== INSTRUCTIONS TO FOLLOW ==
Word for word, output the data, with none of its pictures.

SOURCE MATERIAL START

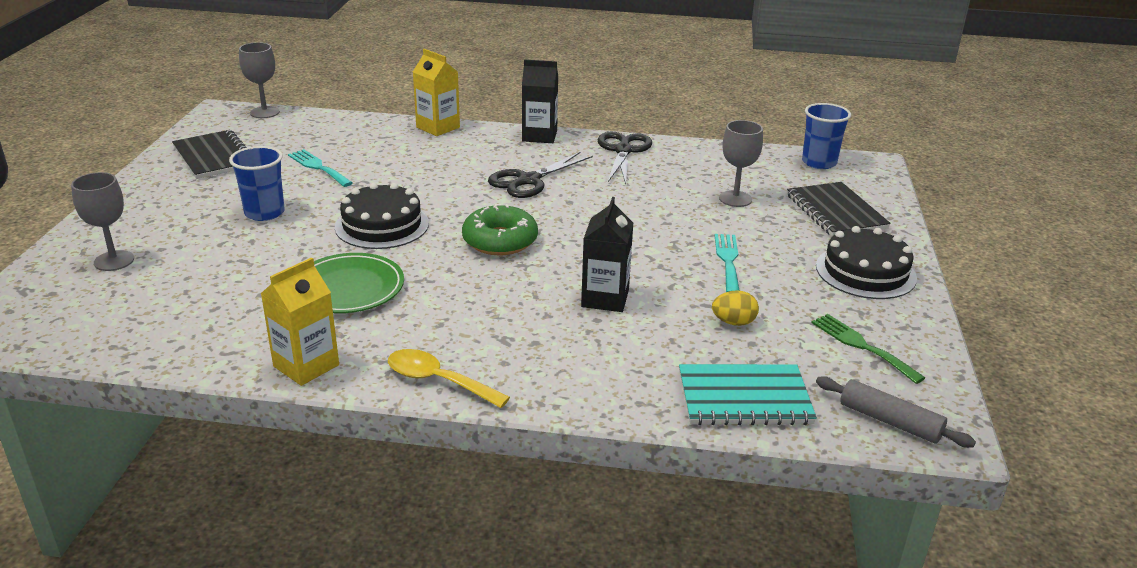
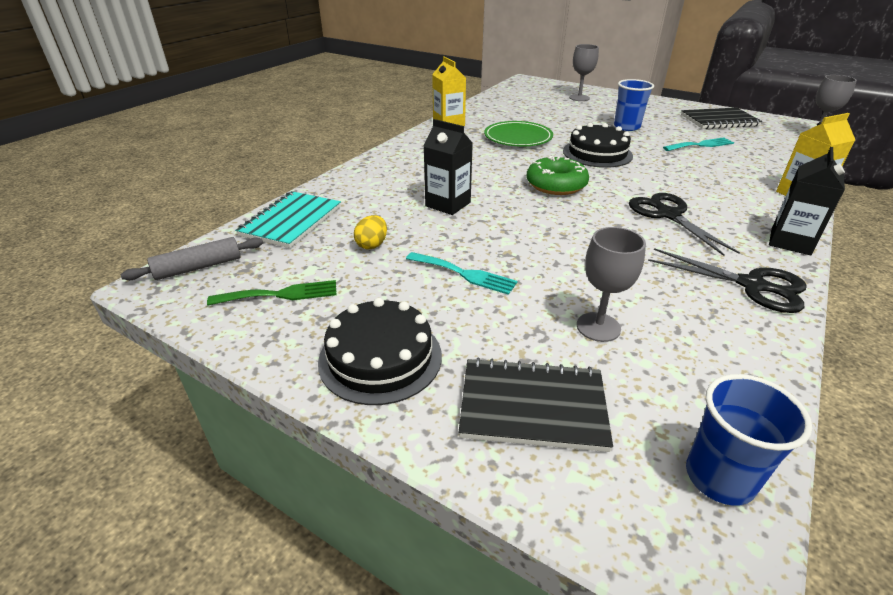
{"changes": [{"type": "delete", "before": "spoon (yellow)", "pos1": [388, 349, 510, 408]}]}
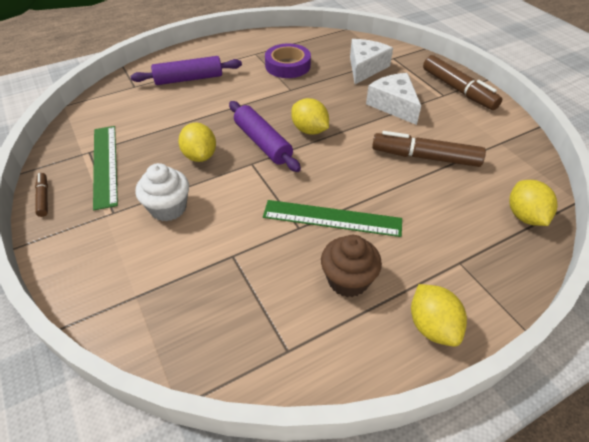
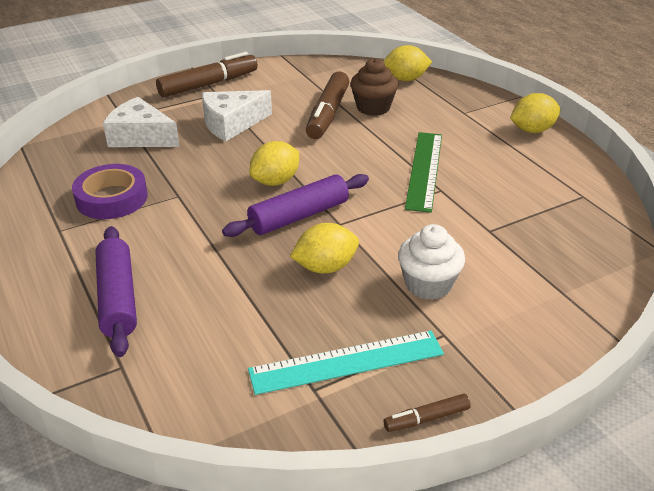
{"changes": [{"type": "move", "before": "cupcake (brown)", "pos1": [321, 235, 382, 297], "pos2": [350, 58, 399, 116]}, {"type": "recolor", "before": "ruler (green)", "after": "ruler (turquoise)", "pos1": [93, 126, 118, 210], "pos2": [248, 331, 444, 395]}]}
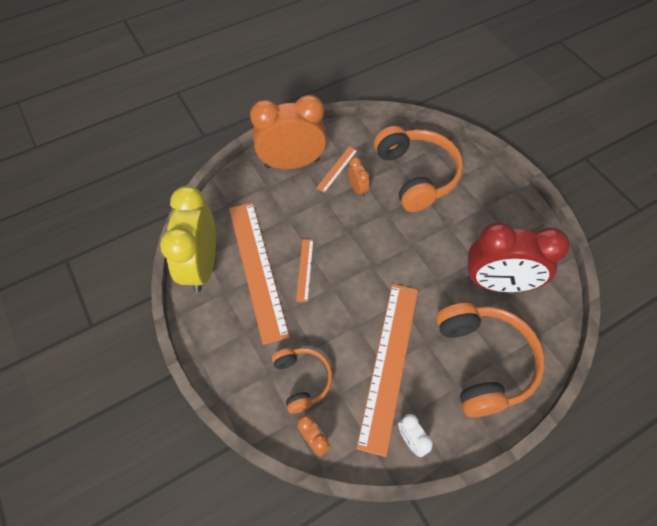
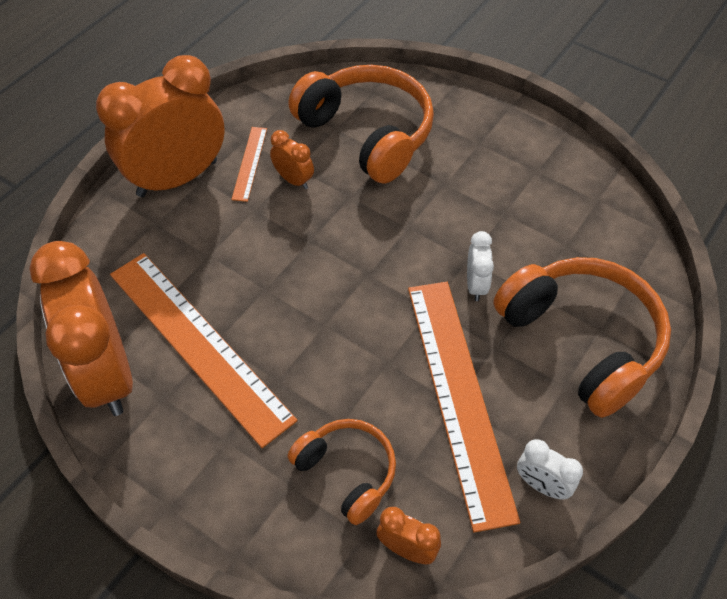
{"changes": [{"type": "delete", "before": "ruler (orange)", "pos1": [296, 239, 314, 302]}, {"type": "delete", "before": "clock (red)", "pos1": [467, 222, 569, 293]}, {"type": "insert", "after": "clock (white)", "pos2": [467, 231, 494, 301]}, {"type": "recolor", "before": "clock (yellow)", "after": "clock (orange)", "pos1": [160, 186, 216, 293], "pos2": [29, 241, 133, 416]}]}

SOURCE MATERIAL END

== YOUR SOLUTION ==
{"changes": [{"type": "delete", "before": "spoon (yellow)", "pos1": [388, 349, 510, 408]}]}
{"changes": [{"type": "move", "before": "cupcake (brown)", "pos1": [321, 235, 382, 297], "pos2": [350, 58, 399, 116]}, {"type": "recolor", "before": "ruler (green)", "after": "ruler (turquoise)", "pos1": [93, 126, 118, 210], "pos2": [248, 331, 444, 395]}]}
{"changes": [{"type": "delete", "before": "ruler (orange)", "pos1": [296, 239, 314, 302]}, {"type": "delete", "before": "clock (red)", "pos1": [467, 222, 569, 293]}, {"type": "insert", "after": "clock (white)", "pos2": [467, 231, 494, 301]}, {"type": "recolor", "before": "clock (yellow)", "after": "clock (orange)", "pos1": [160, 186, 216, 293], "pos2": [29, 241, 133, 416]}]}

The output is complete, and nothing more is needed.